Top of TASK MATERIAL

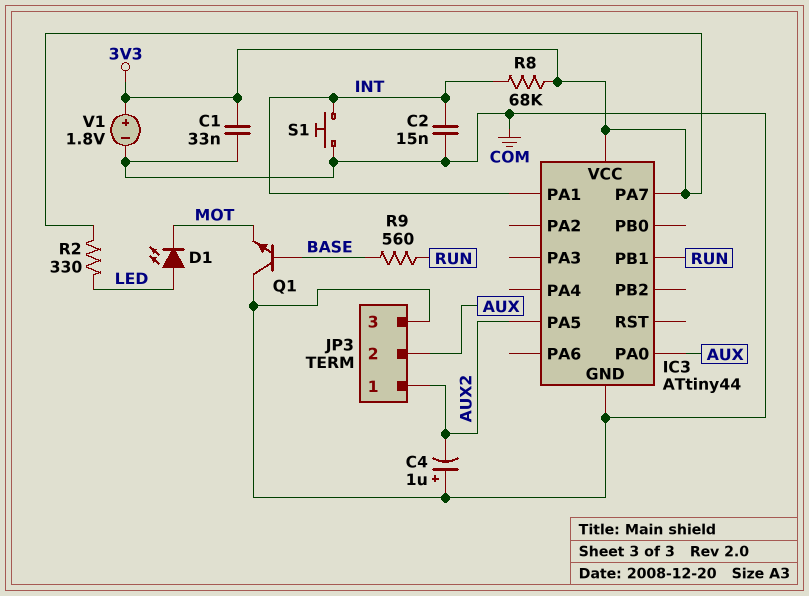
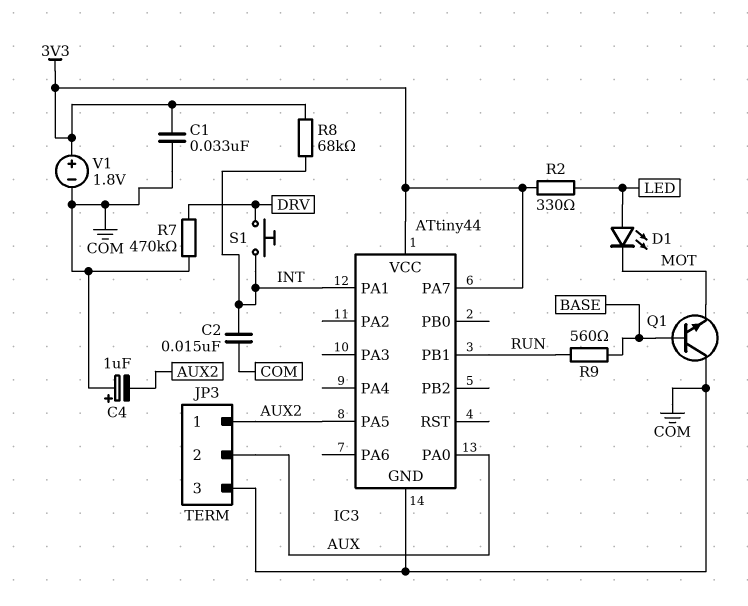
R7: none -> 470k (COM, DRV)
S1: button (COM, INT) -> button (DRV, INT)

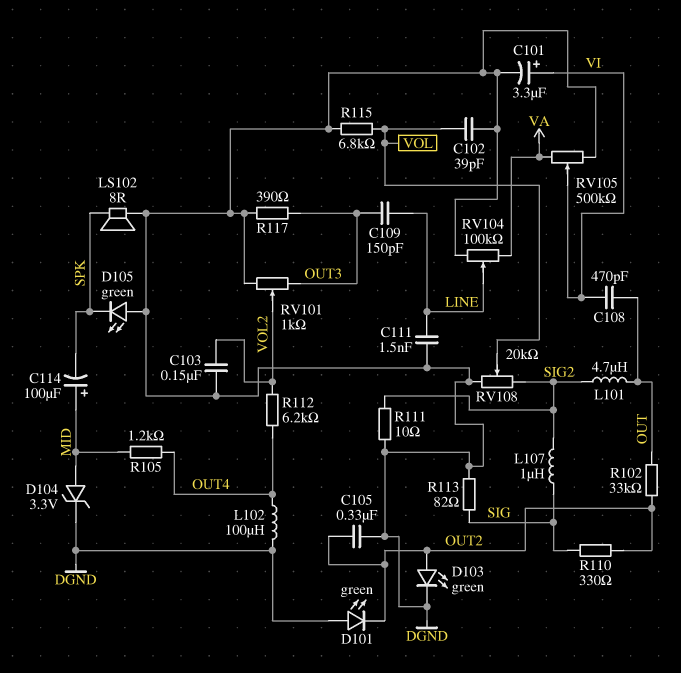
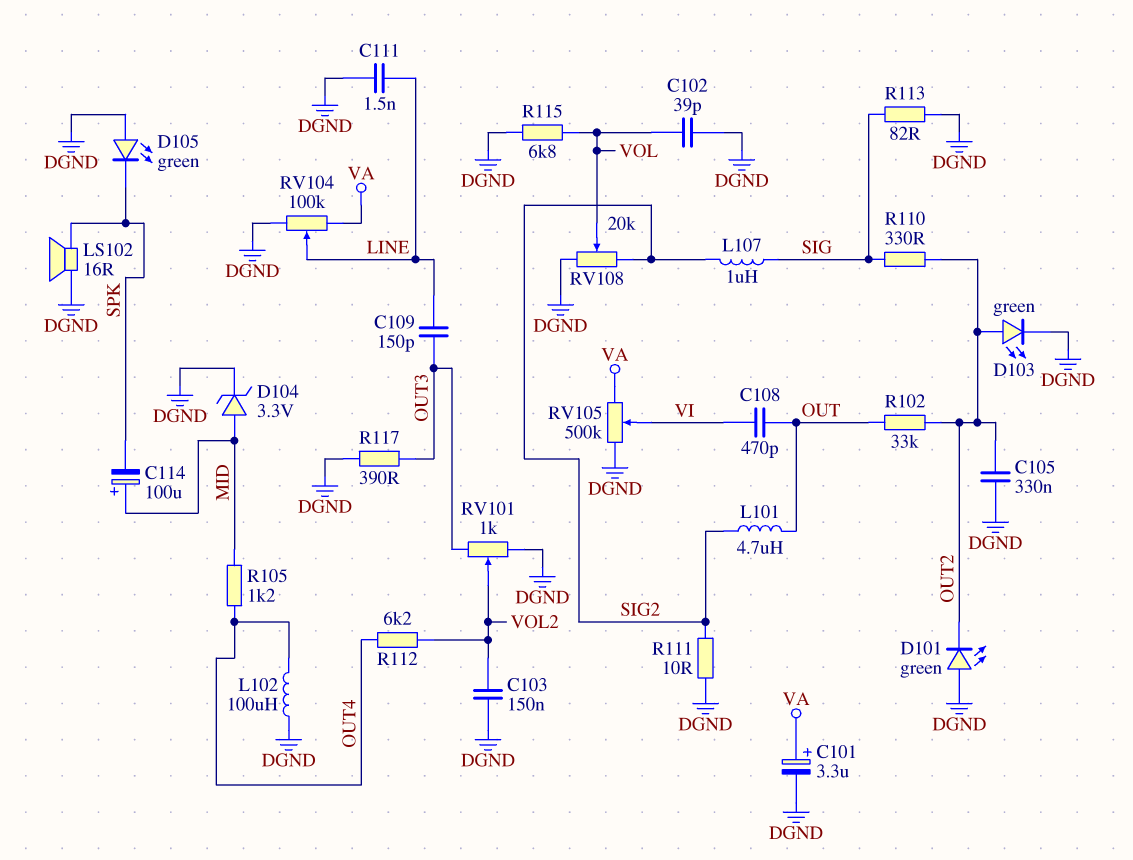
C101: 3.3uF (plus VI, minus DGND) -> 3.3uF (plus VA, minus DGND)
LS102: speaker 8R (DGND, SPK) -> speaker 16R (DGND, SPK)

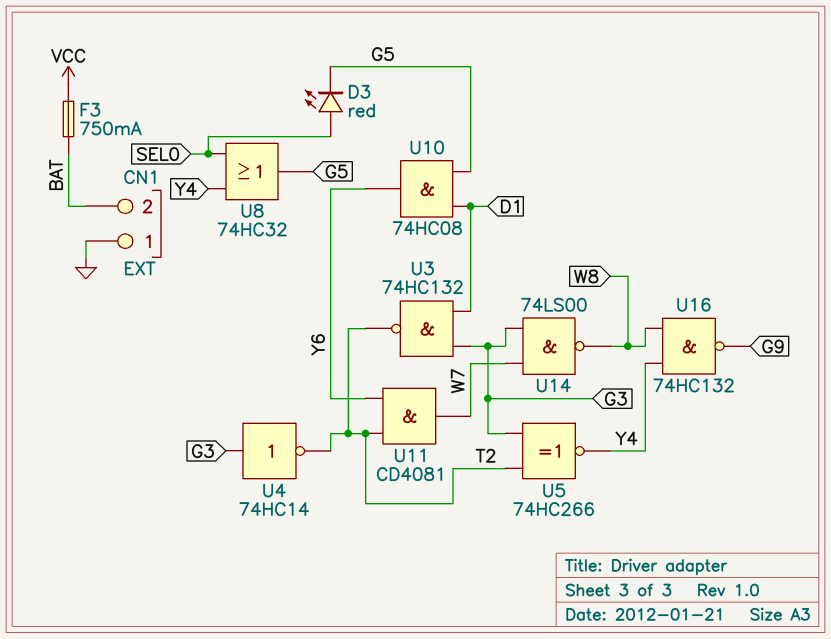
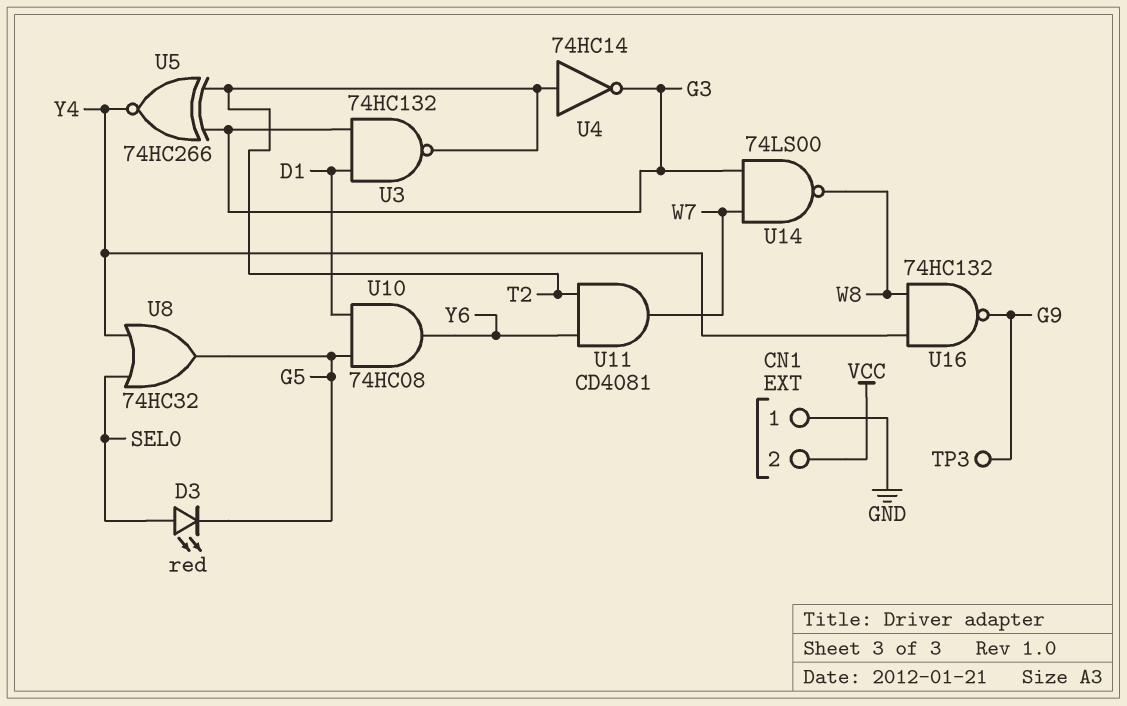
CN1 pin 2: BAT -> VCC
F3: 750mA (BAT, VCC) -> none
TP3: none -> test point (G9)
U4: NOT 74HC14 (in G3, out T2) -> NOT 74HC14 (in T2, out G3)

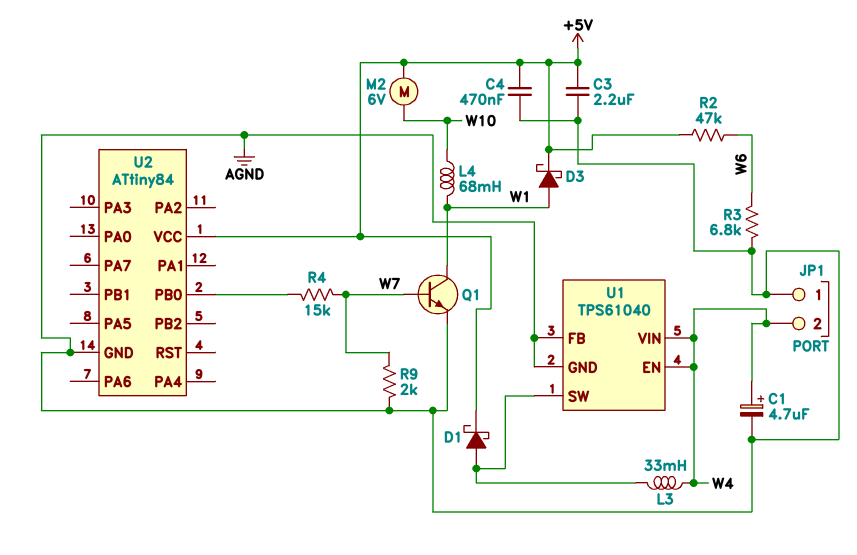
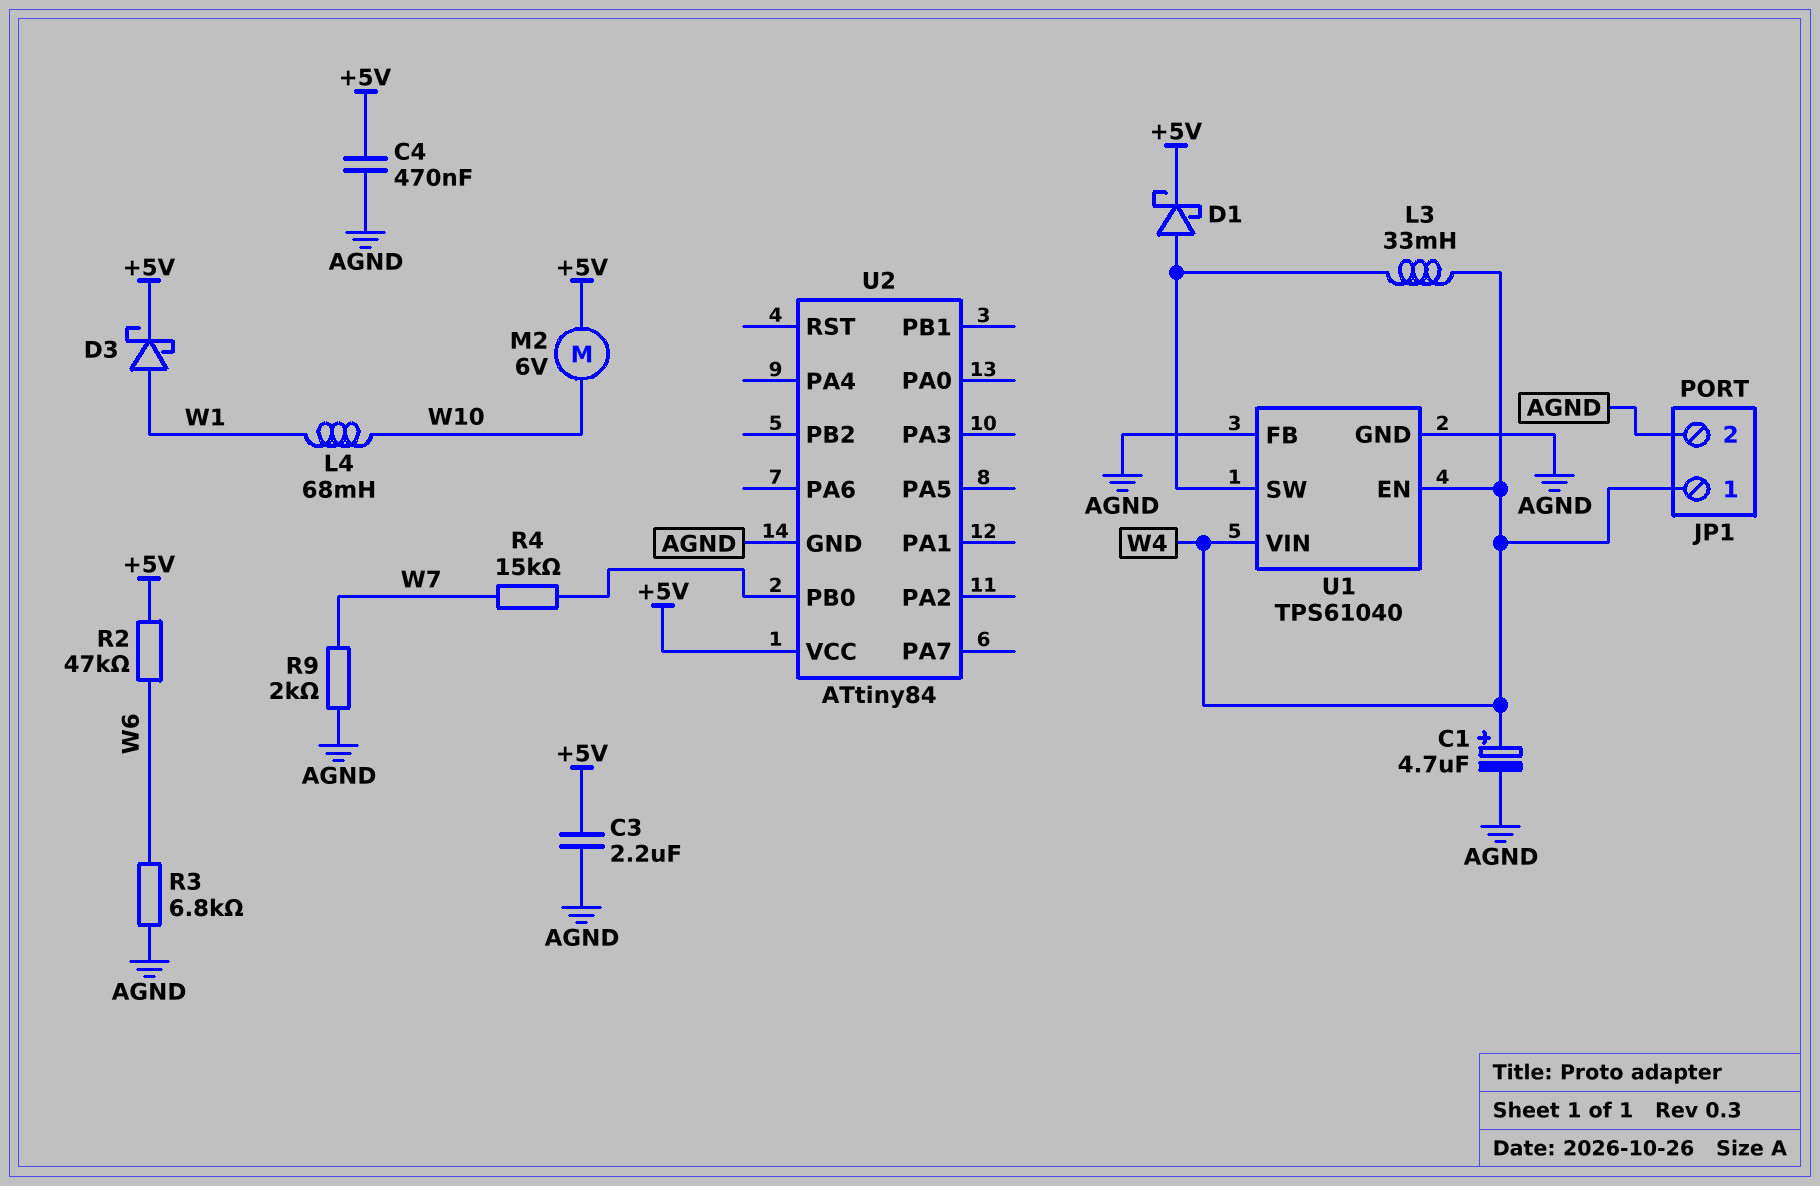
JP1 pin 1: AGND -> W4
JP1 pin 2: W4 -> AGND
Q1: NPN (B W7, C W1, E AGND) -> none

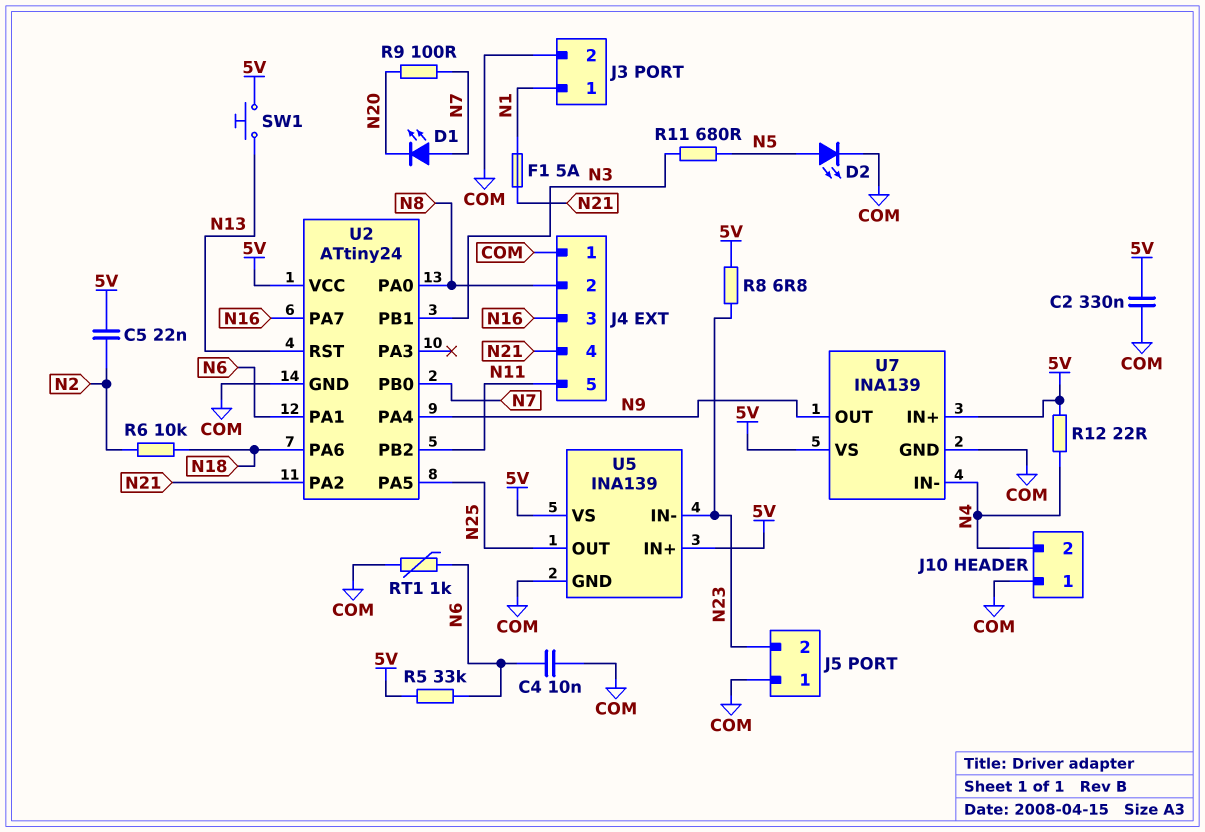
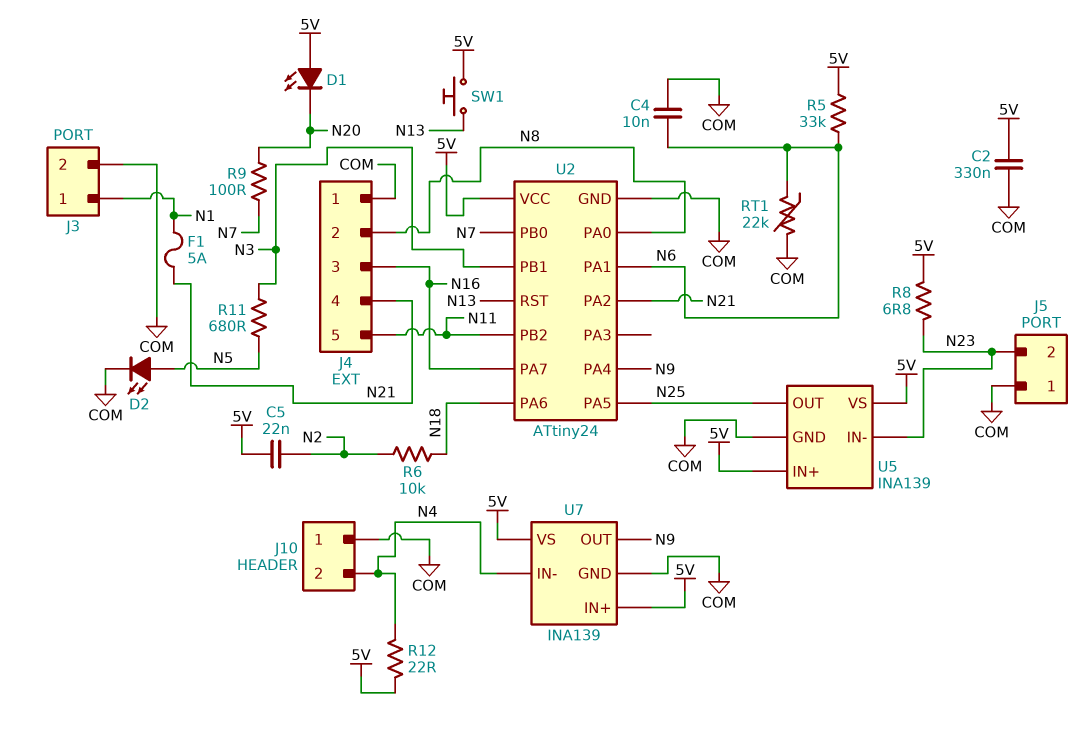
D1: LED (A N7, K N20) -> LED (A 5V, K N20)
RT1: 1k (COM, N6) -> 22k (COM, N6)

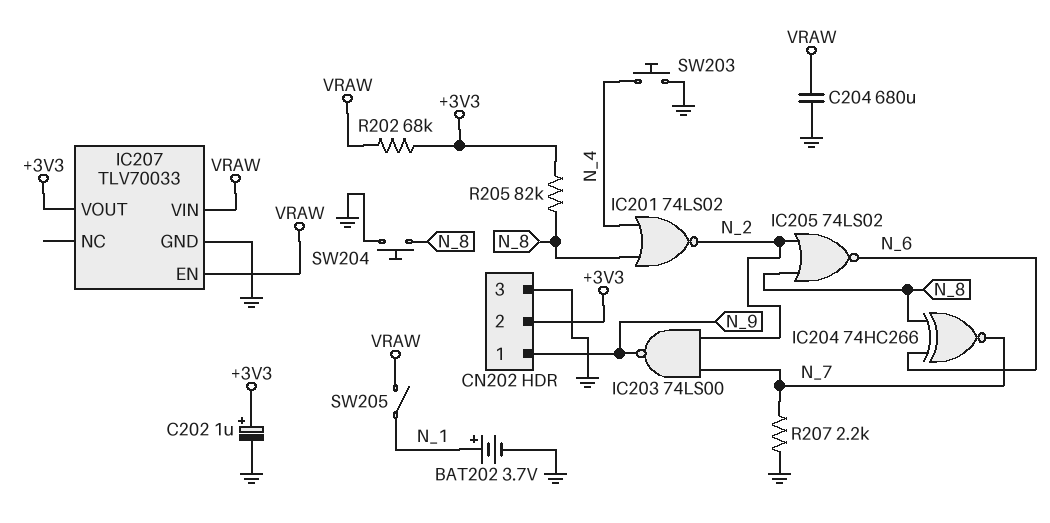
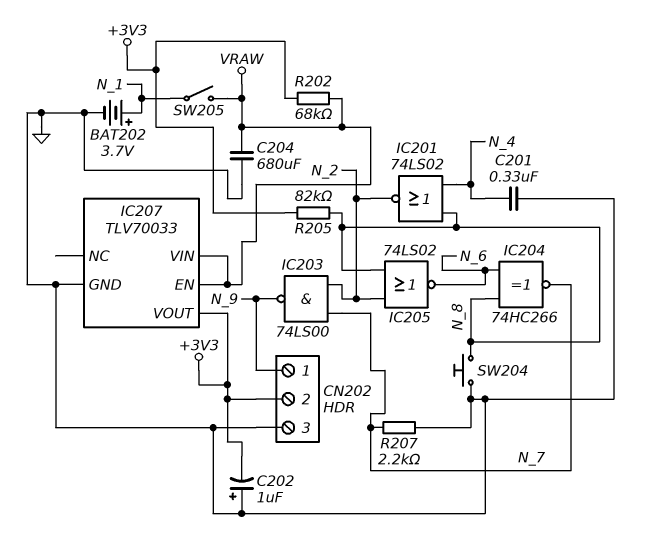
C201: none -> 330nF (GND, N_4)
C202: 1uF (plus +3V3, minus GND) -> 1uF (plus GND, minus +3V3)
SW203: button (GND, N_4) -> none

Bottom of TASK MATERIAL

EXERCISE GOAL ::
Leave the images out. Set down all of the material above exactly.

SOLVED PROBLEM ::
R7: none -> 470k (COM, DRV)
S1: button (COM, INT) -> button (DRV, INT)

C101: 3.3uF (plus VI, minus DGND) -> 3.3uF (plus VA, minus DGND)
LS102: speaker 8R (DGND, SPK) -> speaker 16R (DGND, SPK)

CN1 pin 2: BAT -> VCC
F3: 750mA (BAT, VCC) -> none
TP3: none -> test point (G9)
U4: NOT 74HC14 (in G3, out T2) -> NOT 74HC14 (in T2, out G3)

JP1 pin 1: AGND -> W4
JP1 pin 2: W4 -> AGND
Q1: NPN (B W7, C W1, E AGND) -> none

D1: LED (A N7, K N20) -> LED (A 5V, K N20)
RT1: 1k (COM, N6) -> 22k (COM, N6)

C201: none -> 330nF (GND, N_4)
C202: 1uF (plus +3V3, minus GND) -> 1uF (plus GND, minus +3V3)
SW203: button (GND, N_4) -> none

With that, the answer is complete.